*What is expected*.
The entries must be set down again word for word; no pictures belong in the copy.

*Records for the task*.
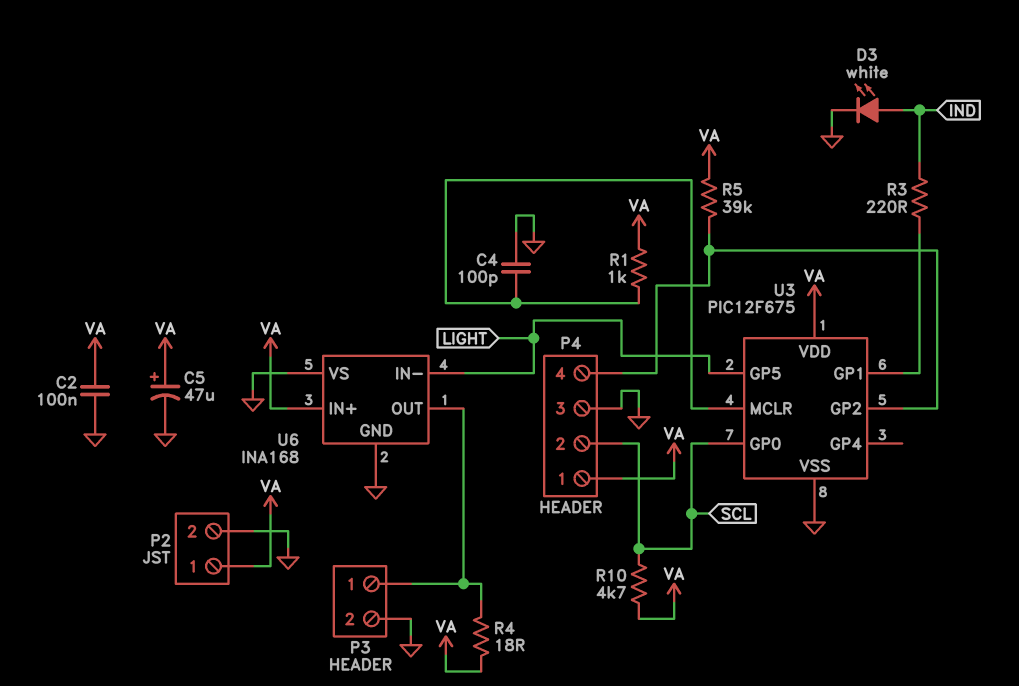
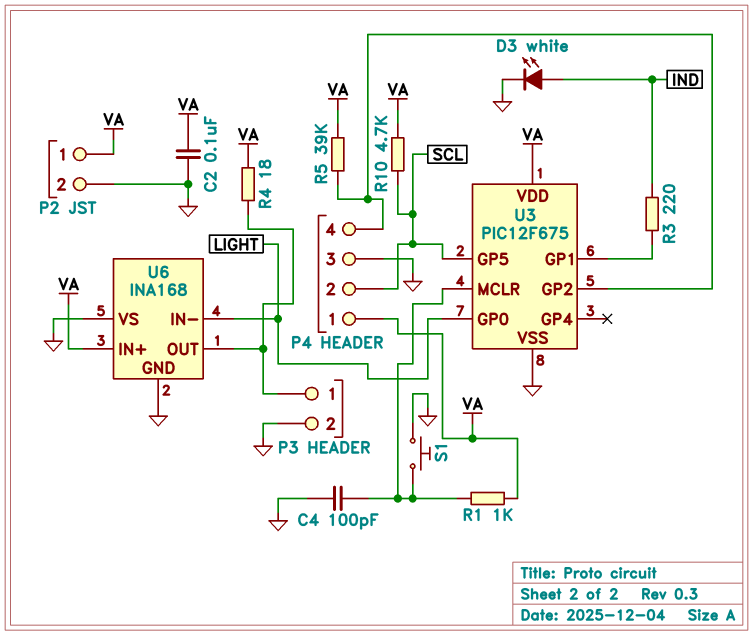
C5: 47uF (plus VA, minus GND) -> none
S1: none -> button (GND, U3/MCLR)
U3 pin GP0: SCL -> LIGHT
U3 pin GP5: LIGHT -> SCL

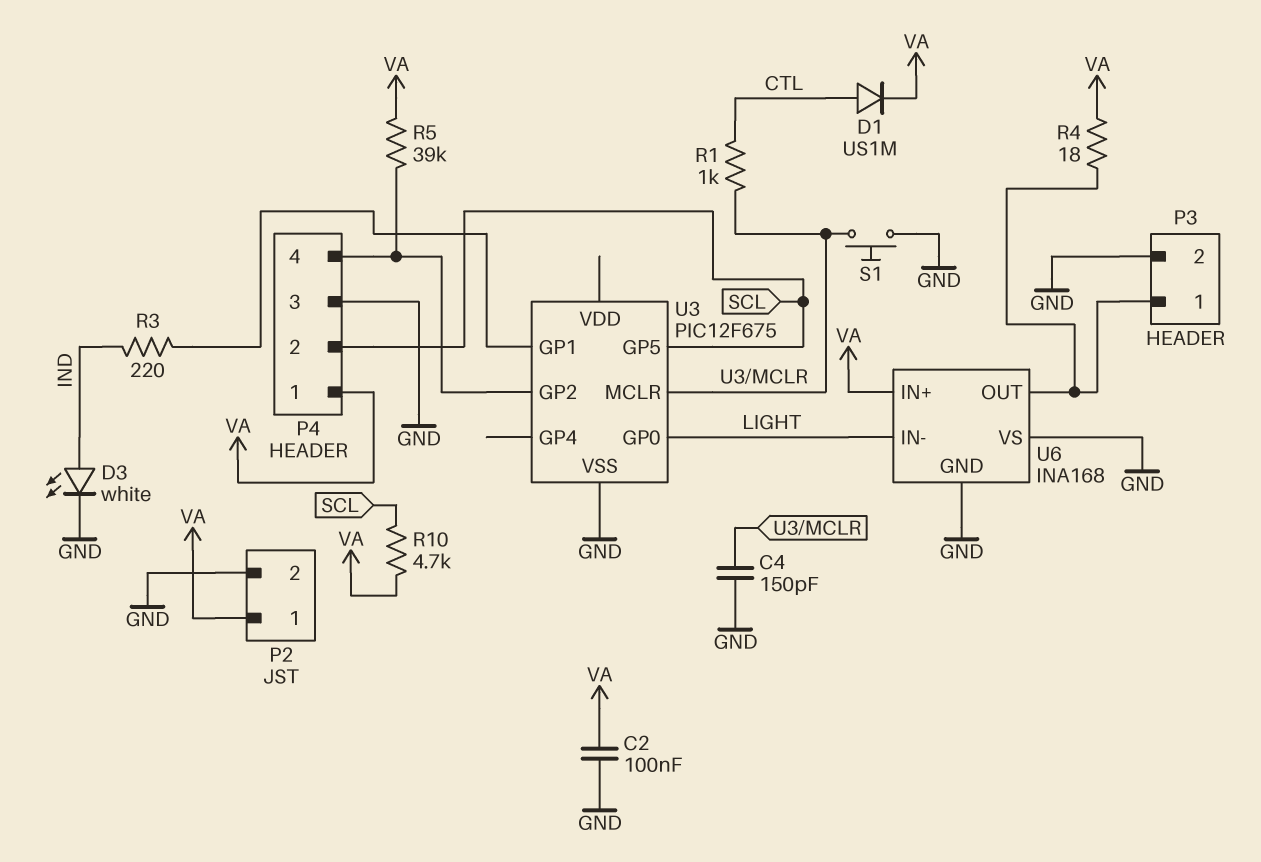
C4: 100pF (GND, U3/MCLR) -> 150pF (GND, U3/MCLR)
D1: none -> diode US1M (A CTL, K VA)
R1: 1k (U3/MCLR, VA) -> 1k (CTL, U3/MCLR)
U3 pin VDD: VA -> none

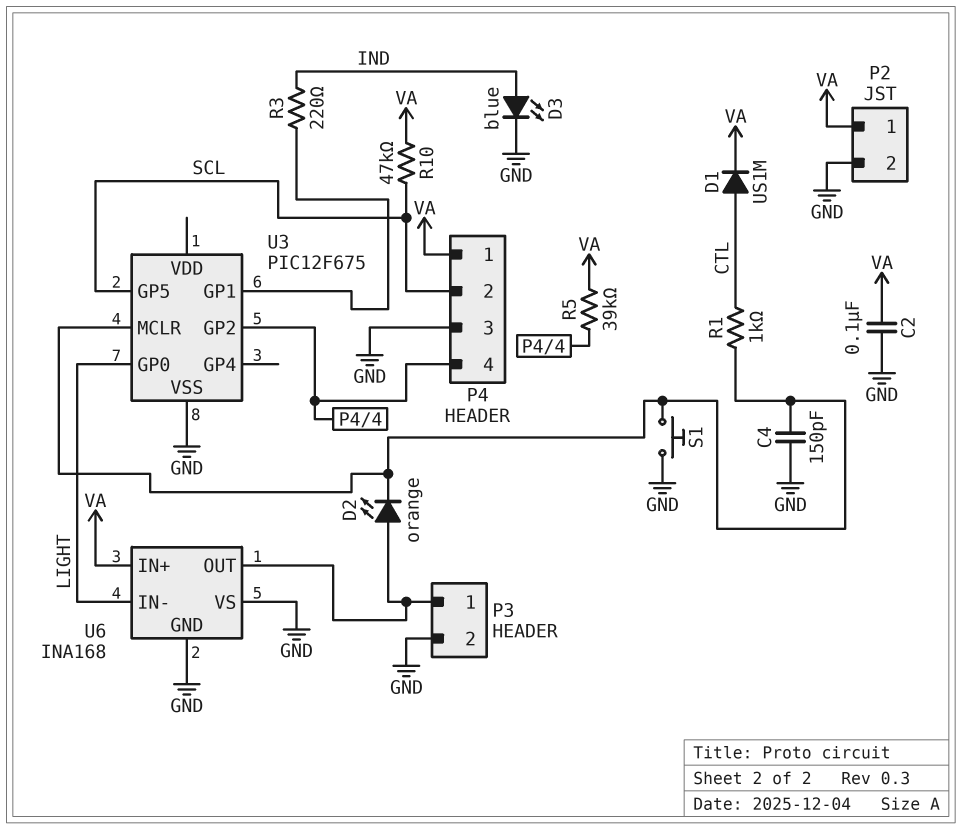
D2: none -> LED orange (A P3/1, K U3/MCLR)
D3: LED white (A IND, K GND) -> LED blue (A IND, K GND)
R4: 18 (P3/1, VA) -> none
R10: 4.7k (SCL, VA) -> 47k (SCL, VA)

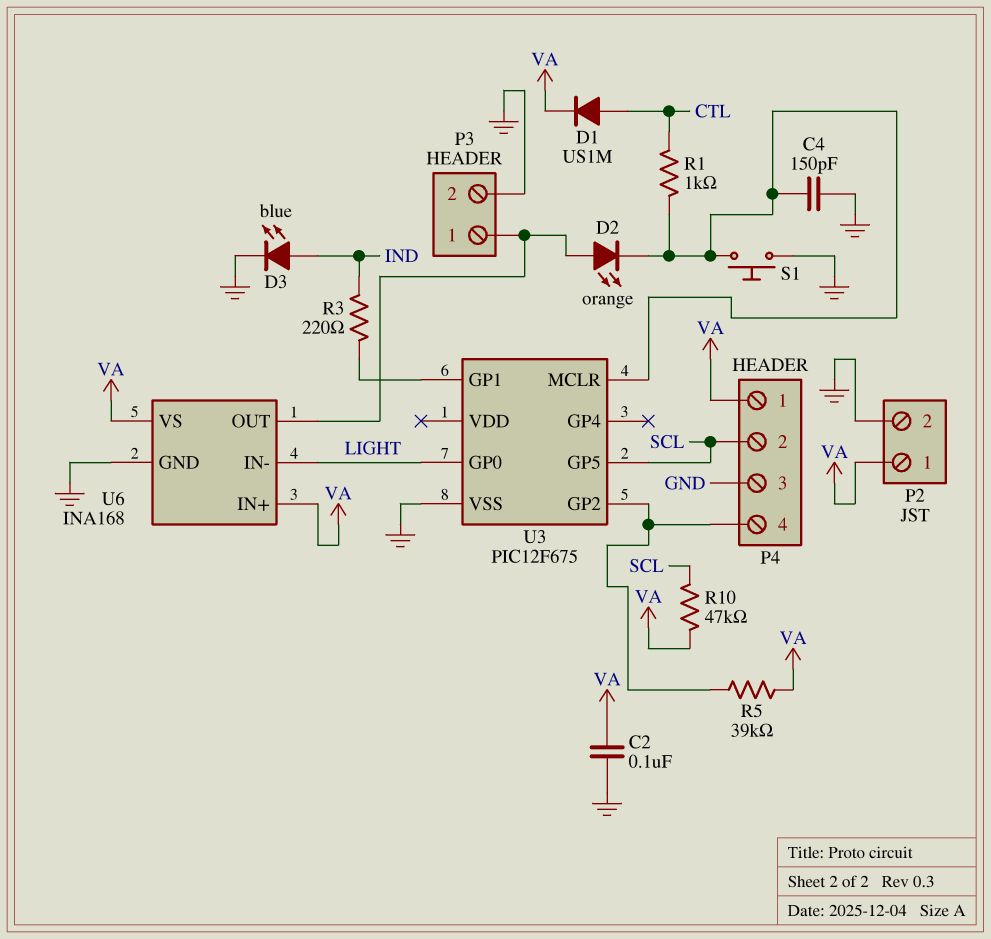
U6 pin VS: GND -> VA

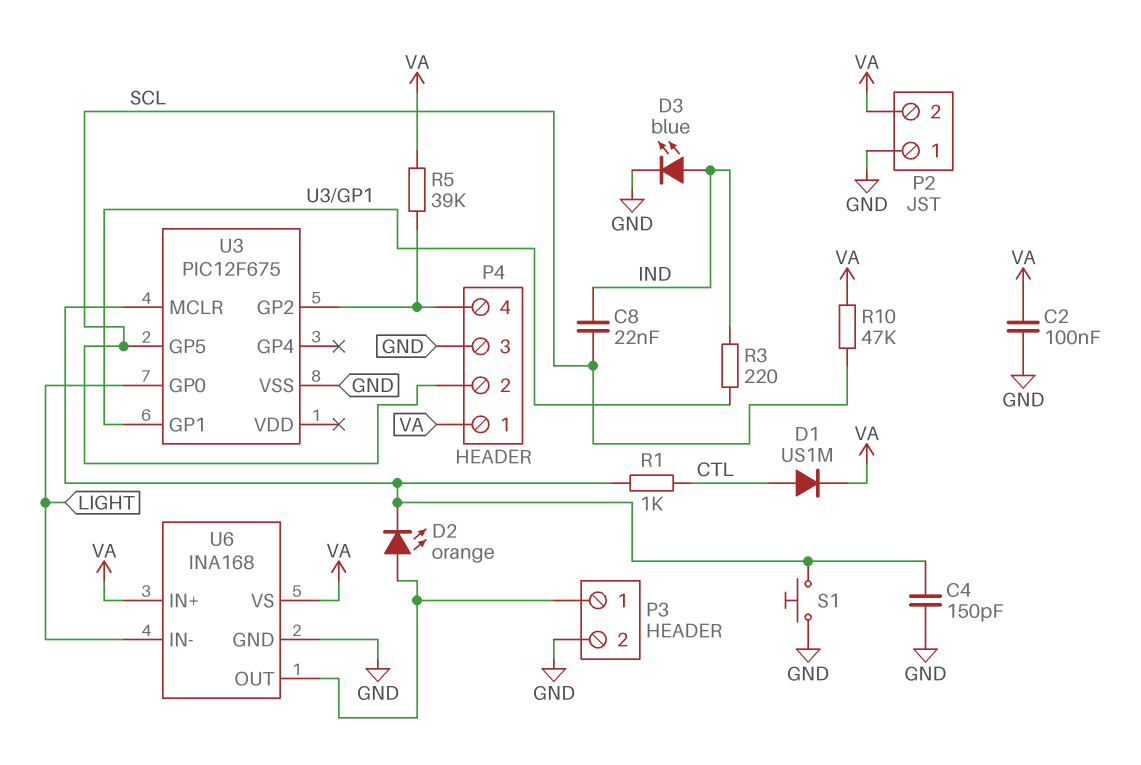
C8: none -> 22nF (IND, SCL)
P2 pin 1: VA -> GND
P2 pin 2: GND -> VA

*Exercise result*.
C5: 47uF (plus VA, minus GND) -> none
S1: none -> button (GND, U3/MCLR)
U3 pin GP0: SCL -> LIGHT
U3 pin GP5: LIGHT -> SCL

C4: 100pF (GND, U3/MCLR) -> 150pF (GND, U3/MCLR)
D1: none -> diode US1M (A CTL, K VA)
R1: 1k (U3/MCLR, VA) -> 1k (CTL, U3/MCLR)
U3 pin VDD: VA -> none

D2: none -> LED orange (A P3/1, K U3/MCLR)
D3: LED white (A IND, K GND) -> LED blue (A IND, K GND)
R4: 18 (P3/1, VA) -> none
R10: 4.7k (SCL, VA) -> 47k (SCL, VA)

U6 pin VS: GND -> VA

C8: none -> 22nF (IND, SCL)
P2 pin 1: VA -> GND
P2 pin 2: GND -> VA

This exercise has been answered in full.